Assignment —
In the listing below, the lines starting with the line with "(139, 386) = (460, 118): purple" and going on through the line with "(169, 468) = (776, 528): pink" are to be reproduced exactly, and only those.

Information given —
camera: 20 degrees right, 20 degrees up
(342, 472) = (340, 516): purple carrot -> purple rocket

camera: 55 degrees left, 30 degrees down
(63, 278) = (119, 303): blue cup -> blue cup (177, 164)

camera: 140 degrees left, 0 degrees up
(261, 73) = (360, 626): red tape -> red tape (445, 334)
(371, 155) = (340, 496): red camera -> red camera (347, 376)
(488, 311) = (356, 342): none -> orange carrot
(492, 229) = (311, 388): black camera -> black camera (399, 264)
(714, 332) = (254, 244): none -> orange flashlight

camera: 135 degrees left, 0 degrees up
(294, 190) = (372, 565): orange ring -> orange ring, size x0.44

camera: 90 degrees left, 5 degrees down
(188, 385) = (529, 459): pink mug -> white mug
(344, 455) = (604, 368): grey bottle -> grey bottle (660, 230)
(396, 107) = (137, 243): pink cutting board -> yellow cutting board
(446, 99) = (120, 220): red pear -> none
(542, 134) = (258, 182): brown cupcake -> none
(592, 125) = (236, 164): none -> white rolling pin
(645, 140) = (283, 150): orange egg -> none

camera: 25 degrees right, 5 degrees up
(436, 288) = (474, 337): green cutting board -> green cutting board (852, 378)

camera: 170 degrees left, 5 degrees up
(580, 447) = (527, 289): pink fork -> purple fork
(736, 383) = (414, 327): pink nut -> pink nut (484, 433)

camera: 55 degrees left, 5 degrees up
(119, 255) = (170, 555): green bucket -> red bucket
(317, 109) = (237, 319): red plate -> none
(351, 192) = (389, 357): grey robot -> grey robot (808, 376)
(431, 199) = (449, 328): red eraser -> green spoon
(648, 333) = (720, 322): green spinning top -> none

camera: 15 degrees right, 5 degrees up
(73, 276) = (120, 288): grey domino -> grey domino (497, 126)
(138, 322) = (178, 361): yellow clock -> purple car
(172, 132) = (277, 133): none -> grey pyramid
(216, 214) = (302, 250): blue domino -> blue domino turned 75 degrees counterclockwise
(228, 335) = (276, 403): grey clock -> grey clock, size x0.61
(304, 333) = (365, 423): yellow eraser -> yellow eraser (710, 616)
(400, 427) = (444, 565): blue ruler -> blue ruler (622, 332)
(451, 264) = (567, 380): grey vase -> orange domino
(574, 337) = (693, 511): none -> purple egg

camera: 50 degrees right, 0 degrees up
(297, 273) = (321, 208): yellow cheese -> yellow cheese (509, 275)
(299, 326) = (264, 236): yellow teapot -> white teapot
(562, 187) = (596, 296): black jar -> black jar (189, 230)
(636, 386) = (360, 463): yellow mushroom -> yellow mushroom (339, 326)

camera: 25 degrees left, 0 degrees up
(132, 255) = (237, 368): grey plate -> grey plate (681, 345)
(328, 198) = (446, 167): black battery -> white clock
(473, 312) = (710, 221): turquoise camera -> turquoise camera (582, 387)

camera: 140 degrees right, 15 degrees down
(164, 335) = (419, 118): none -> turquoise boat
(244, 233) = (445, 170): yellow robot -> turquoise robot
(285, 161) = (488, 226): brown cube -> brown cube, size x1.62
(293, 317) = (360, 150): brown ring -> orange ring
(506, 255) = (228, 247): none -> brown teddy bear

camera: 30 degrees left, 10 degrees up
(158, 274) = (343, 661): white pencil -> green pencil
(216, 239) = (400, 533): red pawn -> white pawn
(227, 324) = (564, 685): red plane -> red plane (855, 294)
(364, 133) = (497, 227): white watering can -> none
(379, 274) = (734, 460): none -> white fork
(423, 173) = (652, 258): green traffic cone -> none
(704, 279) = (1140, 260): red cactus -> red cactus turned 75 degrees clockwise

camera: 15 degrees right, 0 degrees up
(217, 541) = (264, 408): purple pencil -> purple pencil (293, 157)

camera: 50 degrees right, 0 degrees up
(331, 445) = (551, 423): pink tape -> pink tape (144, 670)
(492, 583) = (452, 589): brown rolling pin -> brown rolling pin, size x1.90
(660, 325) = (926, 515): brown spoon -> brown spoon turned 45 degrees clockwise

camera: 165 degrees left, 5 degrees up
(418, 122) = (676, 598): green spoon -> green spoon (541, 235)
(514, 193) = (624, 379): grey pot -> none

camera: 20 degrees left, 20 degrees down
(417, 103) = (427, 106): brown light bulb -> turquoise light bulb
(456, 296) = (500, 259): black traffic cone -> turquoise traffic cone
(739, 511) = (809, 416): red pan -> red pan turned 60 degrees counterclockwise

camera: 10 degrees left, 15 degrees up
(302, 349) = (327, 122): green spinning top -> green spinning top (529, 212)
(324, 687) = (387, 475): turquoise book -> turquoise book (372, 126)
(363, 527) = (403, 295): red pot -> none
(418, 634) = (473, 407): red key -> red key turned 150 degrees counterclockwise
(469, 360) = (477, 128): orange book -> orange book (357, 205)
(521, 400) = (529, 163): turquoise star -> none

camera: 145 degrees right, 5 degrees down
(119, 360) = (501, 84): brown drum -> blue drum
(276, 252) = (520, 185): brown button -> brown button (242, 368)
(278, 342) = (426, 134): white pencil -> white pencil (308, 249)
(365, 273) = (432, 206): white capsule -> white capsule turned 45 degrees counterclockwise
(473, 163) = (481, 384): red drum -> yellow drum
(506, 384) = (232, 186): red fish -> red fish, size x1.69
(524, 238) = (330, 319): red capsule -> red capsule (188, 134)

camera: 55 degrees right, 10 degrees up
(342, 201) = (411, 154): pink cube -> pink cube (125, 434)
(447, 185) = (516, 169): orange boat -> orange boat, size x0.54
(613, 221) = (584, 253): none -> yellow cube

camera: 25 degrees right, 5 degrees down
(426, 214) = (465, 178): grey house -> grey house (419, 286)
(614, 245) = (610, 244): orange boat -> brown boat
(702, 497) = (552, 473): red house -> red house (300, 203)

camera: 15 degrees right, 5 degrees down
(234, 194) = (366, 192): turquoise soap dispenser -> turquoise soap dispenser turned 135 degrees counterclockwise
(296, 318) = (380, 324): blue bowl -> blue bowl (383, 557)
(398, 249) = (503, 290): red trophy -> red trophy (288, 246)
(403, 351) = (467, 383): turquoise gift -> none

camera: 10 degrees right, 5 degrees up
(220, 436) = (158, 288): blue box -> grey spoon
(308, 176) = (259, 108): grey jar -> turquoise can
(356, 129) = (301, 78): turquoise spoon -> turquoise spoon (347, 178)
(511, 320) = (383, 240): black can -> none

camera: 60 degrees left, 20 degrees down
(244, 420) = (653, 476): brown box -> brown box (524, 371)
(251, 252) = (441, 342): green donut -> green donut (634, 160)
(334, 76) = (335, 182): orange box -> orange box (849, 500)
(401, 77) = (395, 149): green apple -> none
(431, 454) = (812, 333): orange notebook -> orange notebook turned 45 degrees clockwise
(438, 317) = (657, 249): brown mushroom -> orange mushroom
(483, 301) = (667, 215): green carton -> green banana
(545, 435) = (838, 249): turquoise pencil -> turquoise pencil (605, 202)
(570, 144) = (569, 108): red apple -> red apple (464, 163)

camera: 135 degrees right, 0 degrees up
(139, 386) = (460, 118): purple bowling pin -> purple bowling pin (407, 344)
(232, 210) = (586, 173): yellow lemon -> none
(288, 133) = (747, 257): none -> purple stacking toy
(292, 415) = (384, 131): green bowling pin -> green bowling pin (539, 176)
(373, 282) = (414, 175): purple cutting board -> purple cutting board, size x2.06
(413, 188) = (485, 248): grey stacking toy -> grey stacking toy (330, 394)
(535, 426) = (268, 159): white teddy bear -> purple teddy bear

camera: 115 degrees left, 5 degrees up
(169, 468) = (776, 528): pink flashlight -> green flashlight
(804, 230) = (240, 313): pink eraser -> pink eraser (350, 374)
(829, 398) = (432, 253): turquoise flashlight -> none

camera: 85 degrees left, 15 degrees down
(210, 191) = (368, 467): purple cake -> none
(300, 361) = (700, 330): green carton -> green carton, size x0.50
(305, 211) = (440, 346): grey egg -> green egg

Expected answer —
(139, 386) = (460, 118): purple bowling pin -> purple bowling pin (407, 344)
(232, 210) = (586, 173): yellow lemon -> none
(288, 133) = (747, 257): none -> purple stacking toy
(292, 415) = (384, 131): green bowling pin -> green bowling pin (539, 176)
(373, 282) = (414, 175): purple cutting board -> purple cutting board, size x2.06
(413, 188) = (485, 248): grey stacking toy -> grey stacking toy (330, 394)
(535, 426) = (268, 159): white teddy bear -> purple teddy bear

camera: 115 degrees left, 5 degrees up
(169, 468) = (776, 528): pink flashlight -> green flashlight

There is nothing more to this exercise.